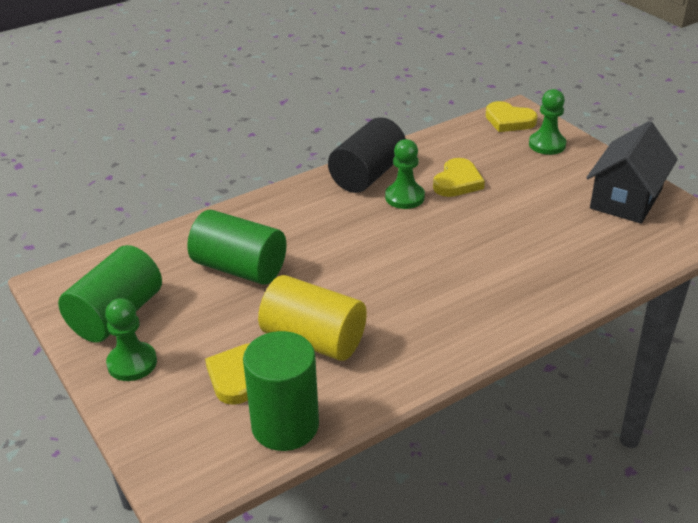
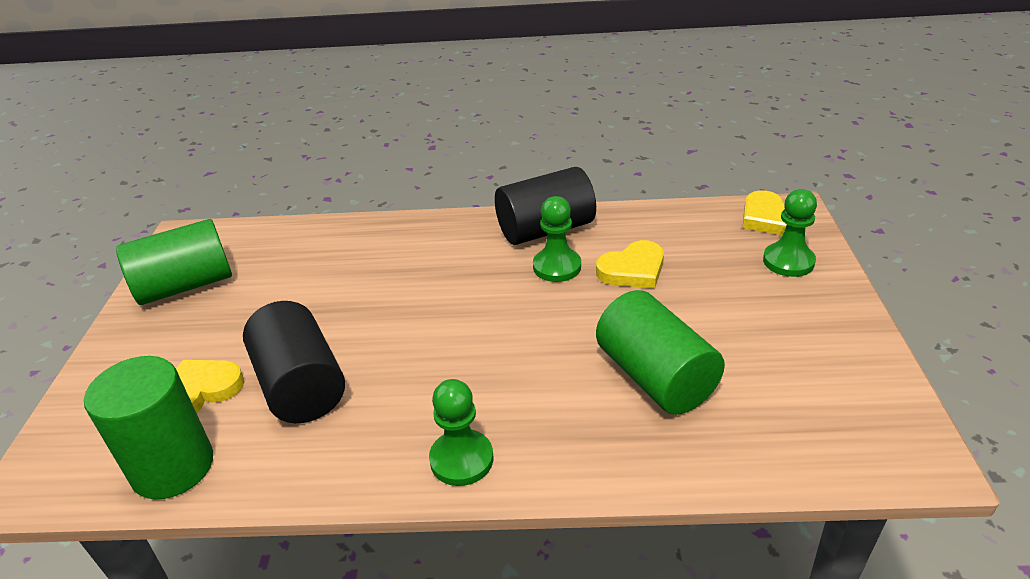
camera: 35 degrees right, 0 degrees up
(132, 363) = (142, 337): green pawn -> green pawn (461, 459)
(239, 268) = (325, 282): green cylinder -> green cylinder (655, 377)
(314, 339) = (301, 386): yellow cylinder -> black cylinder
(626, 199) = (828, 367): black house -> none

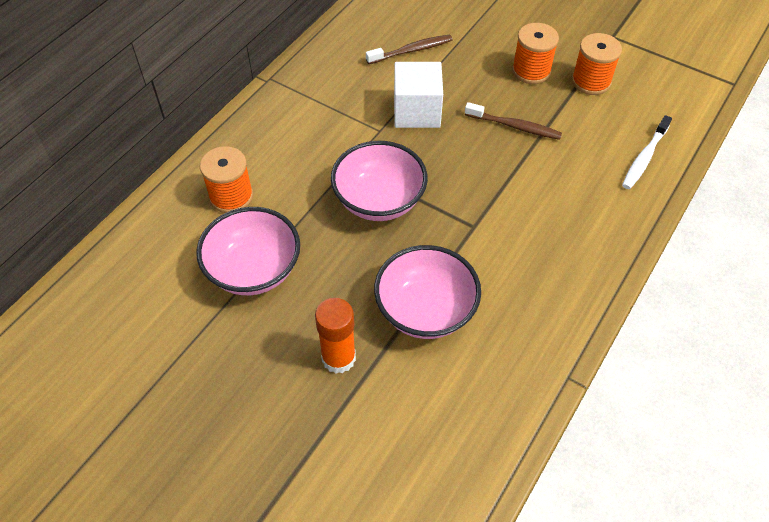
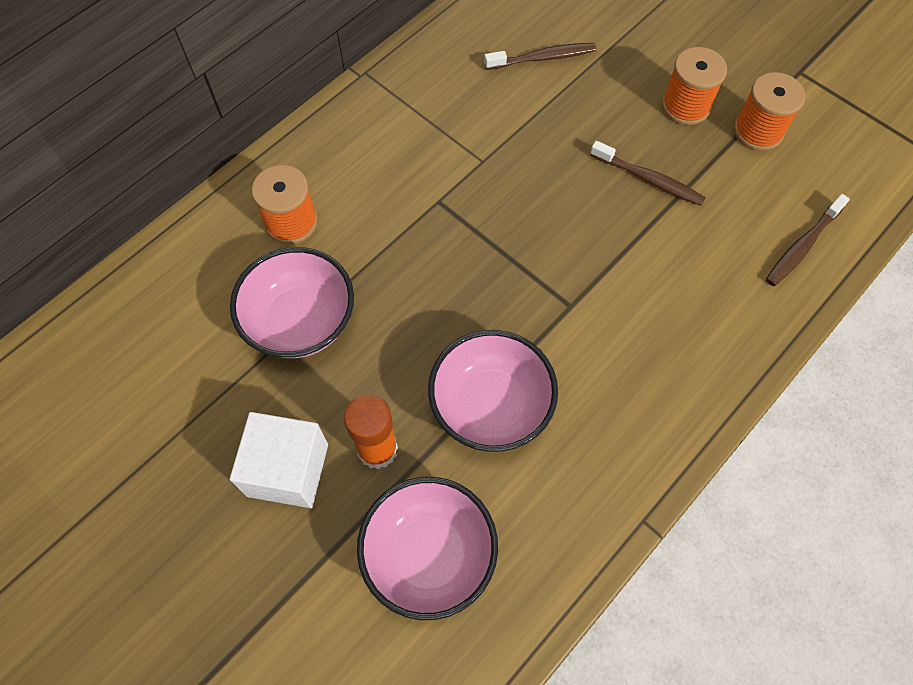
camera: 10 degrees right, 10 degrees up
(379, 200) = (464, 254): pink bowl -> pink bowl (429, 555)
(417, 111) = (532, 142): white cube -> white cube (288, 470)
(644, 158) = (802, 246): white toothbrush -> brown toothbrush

== == ==

I need each line of the entries that holds the string "camera" located and copied.

RESPONSE BELOW:
camera: 35 degrees right, 0 degrees up
camera: 10 degrees right, 10 degrees up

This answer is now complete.